*** Opening EXTRACTED ENTRIES ***

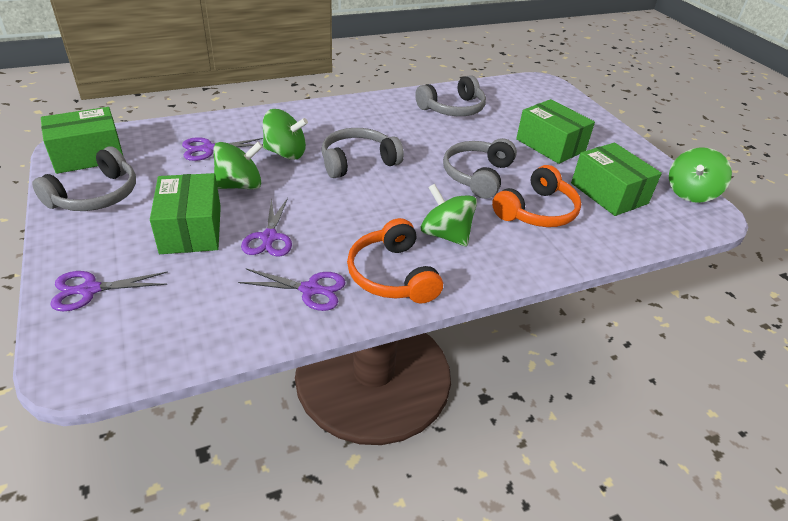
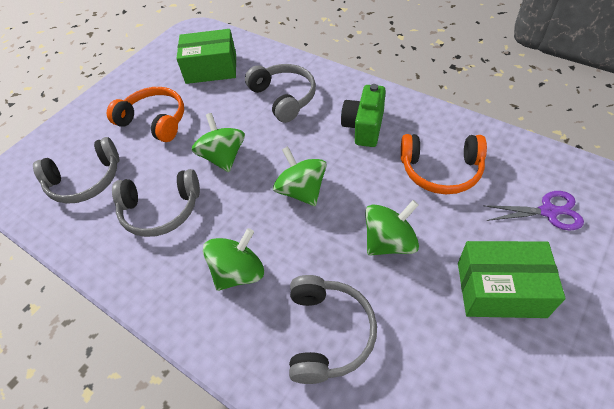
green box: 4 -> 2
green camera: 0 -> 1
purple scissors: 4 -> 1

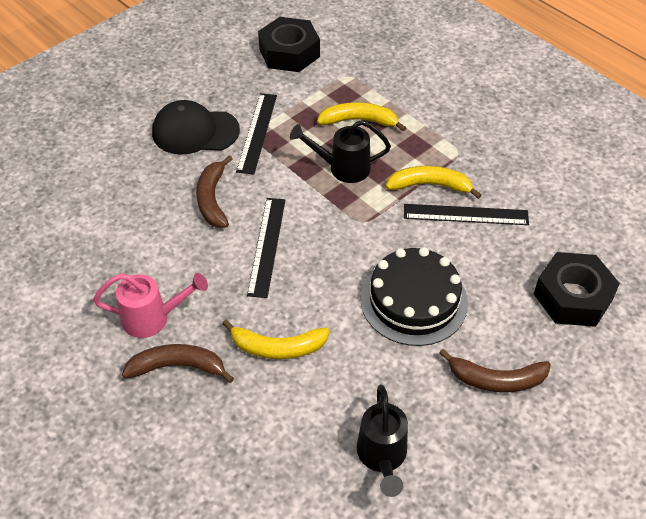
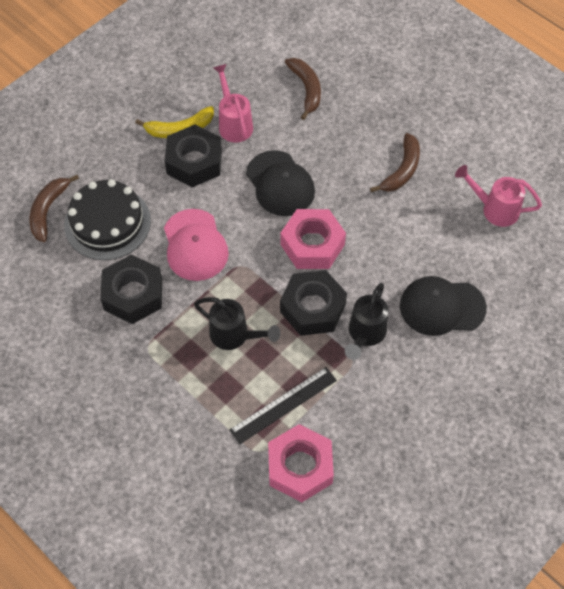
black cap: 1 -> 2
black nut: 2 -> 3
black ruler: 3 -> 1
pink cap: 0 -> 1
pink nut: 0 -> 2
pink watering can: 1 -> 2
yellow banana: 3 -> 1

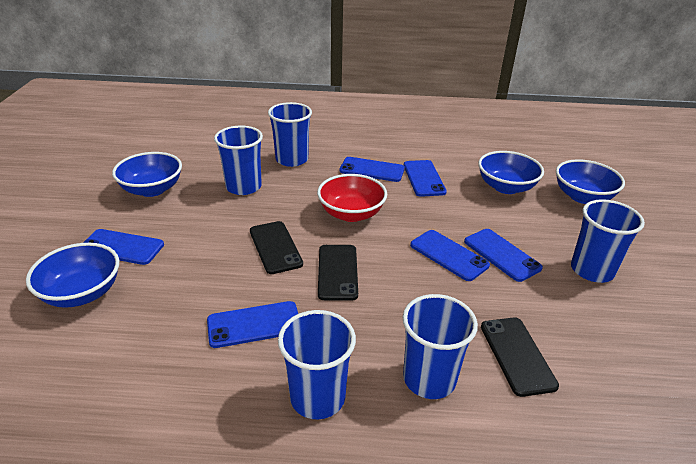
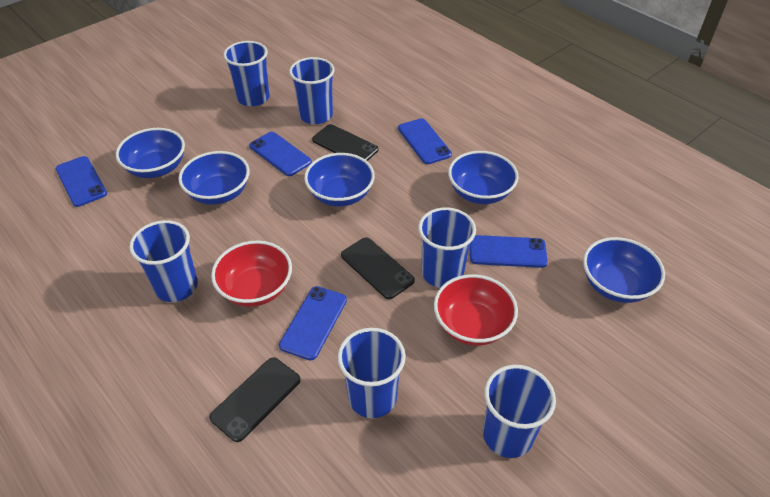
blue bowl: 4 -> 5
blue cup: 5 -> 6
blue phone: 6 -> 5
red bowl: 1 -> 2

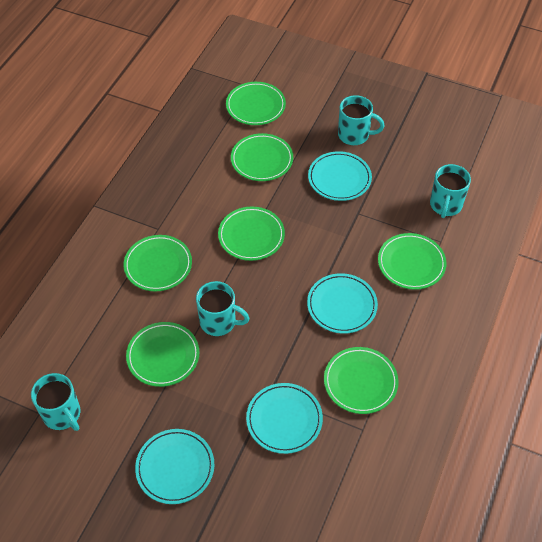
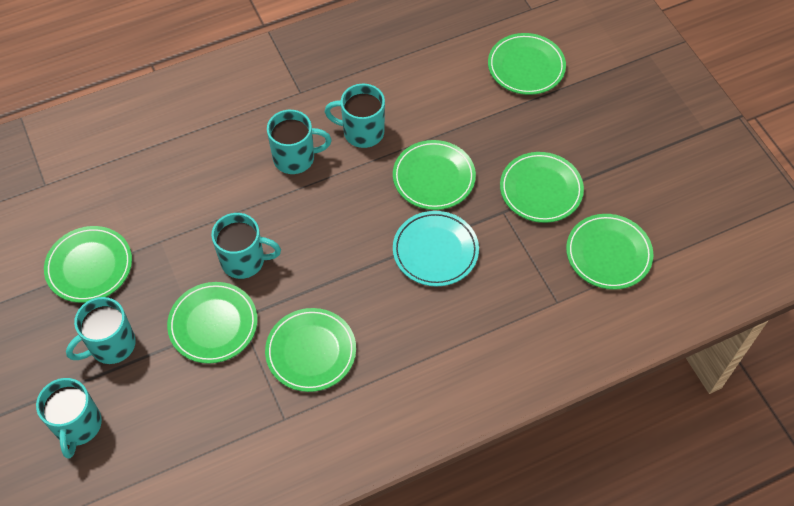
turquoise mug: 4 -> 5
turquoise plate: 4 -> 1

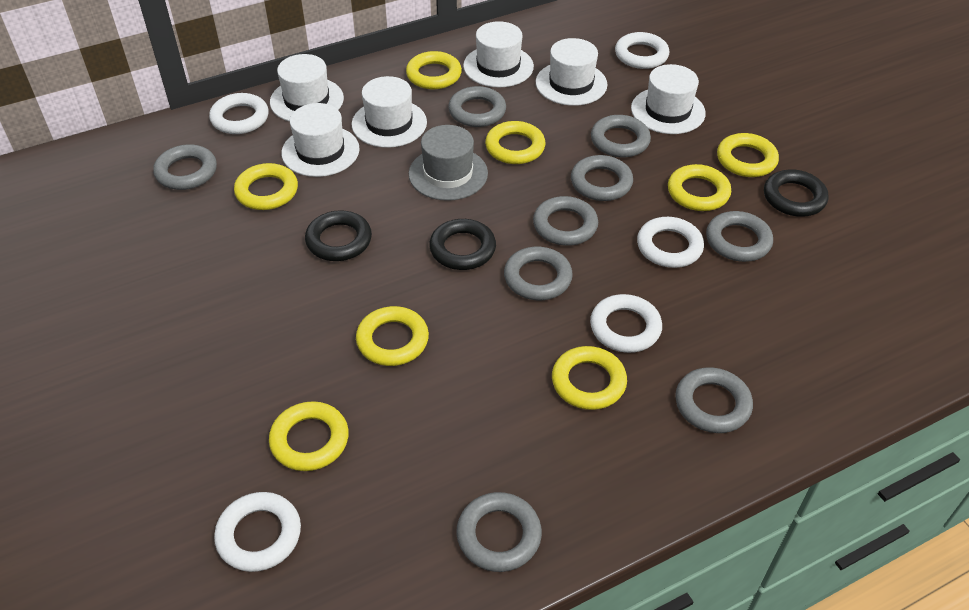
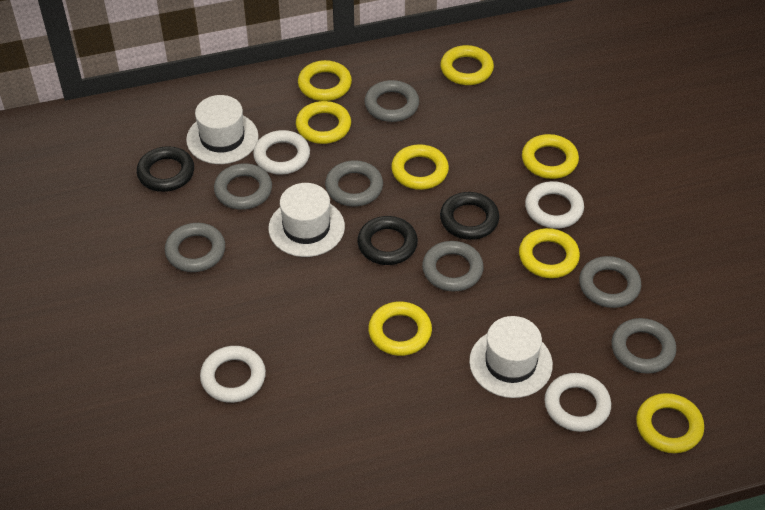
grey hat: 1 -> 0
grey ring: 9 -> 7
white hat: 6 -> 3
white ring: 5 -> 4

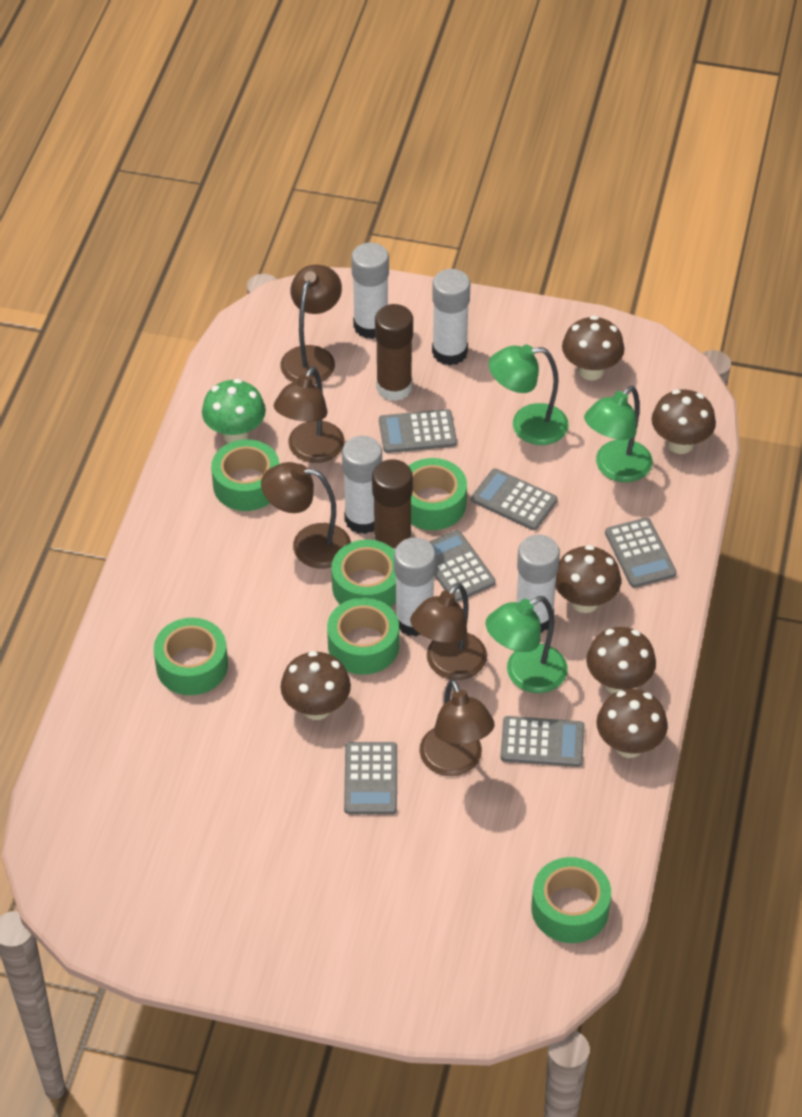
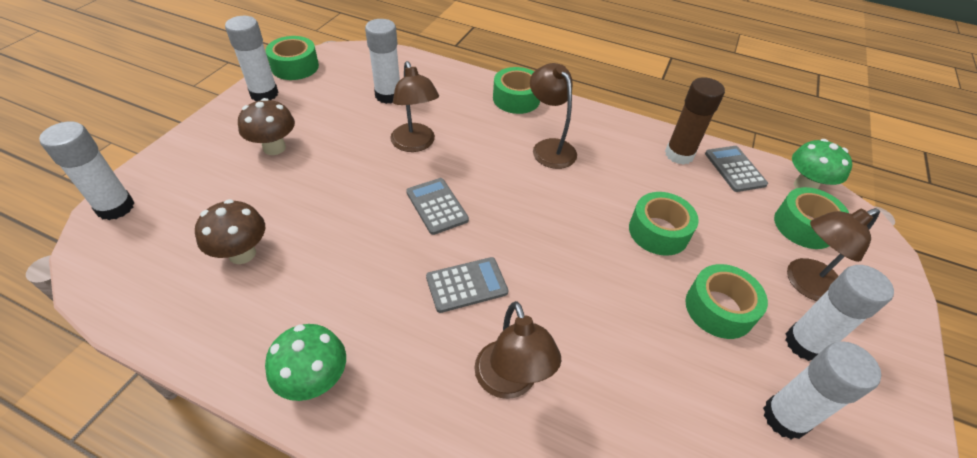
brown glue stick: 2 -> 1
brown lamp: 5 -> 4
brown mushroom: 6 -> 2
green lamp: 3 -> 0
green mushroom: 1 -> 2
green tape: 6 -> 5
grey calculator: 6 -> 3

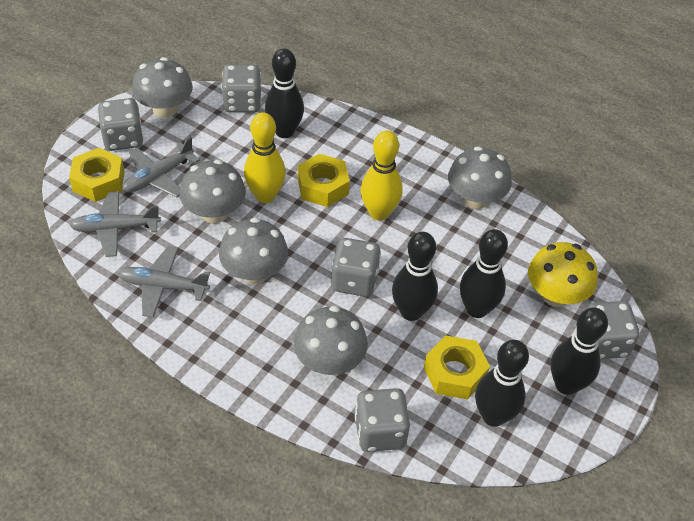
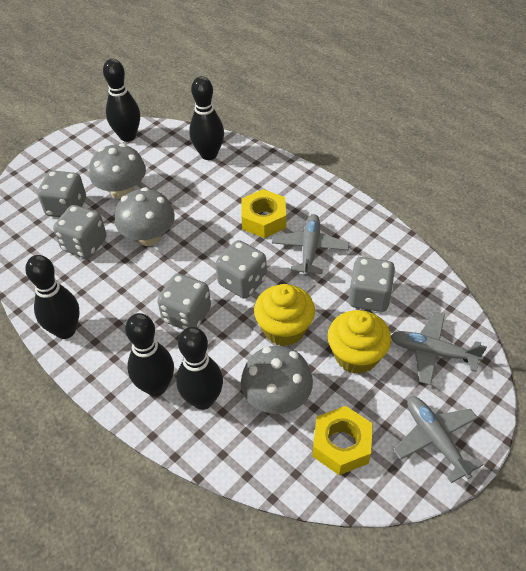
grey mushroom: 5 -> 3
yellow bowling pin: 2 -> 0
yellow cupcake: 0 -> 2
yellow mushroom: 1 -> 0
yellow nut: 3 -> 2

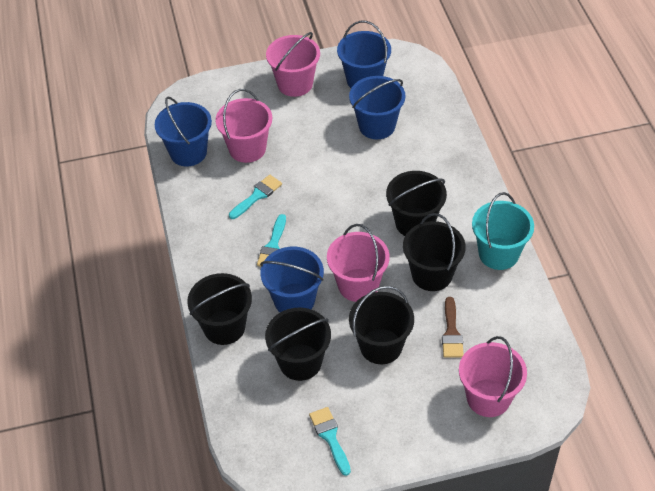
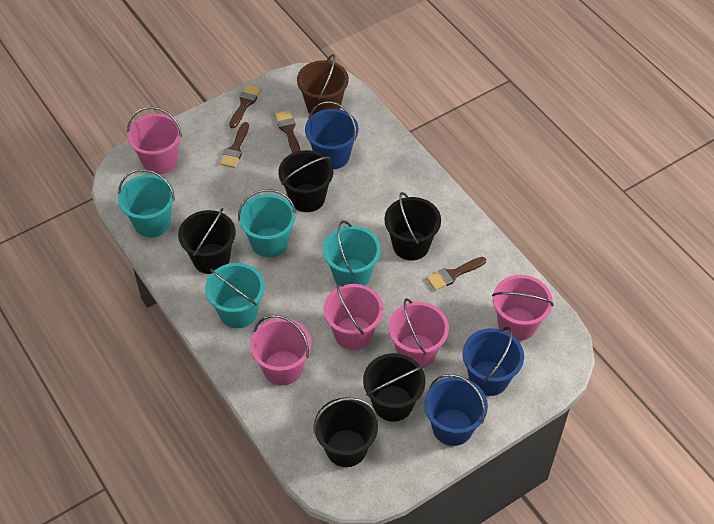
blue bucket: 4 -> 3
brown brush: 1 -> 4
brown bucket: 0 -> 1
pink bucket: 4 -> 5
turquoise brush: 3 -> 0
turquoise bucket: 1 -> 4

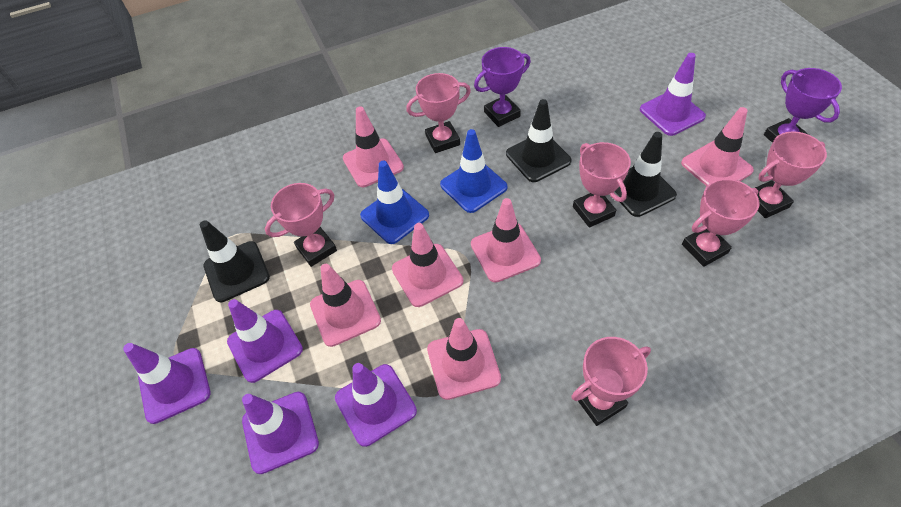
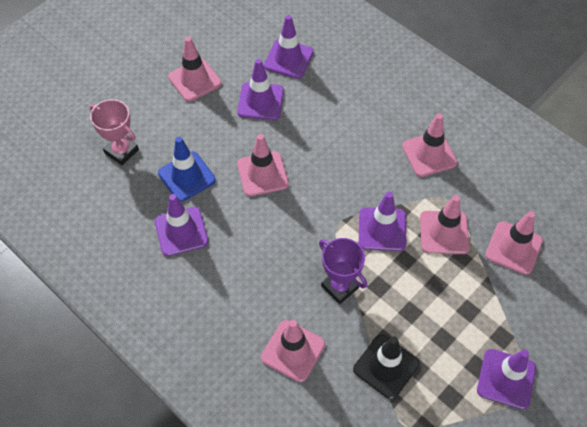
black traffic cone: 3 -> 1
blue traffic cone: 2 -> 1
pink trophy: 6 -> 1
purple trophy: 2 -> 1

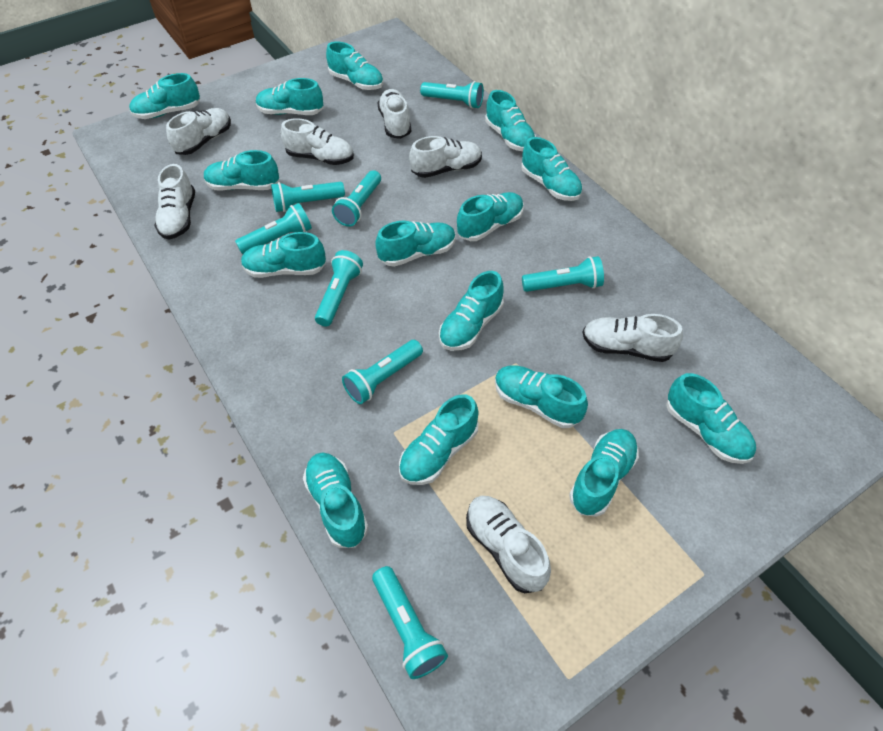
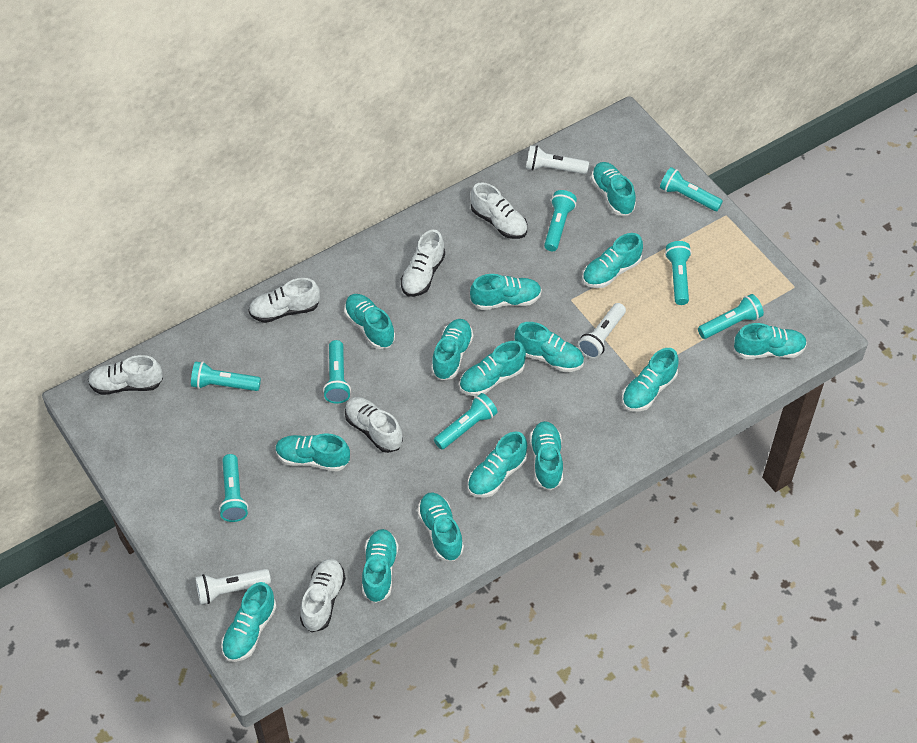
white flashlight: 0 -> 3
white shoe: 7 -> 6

*** Closing EXTRACTED ENTRIES ***

ASSIGNMENT: Look over the listing and say how many lines hold the string "mushroom". Nothing but the number is needed.

WORKED SOLUTION: 4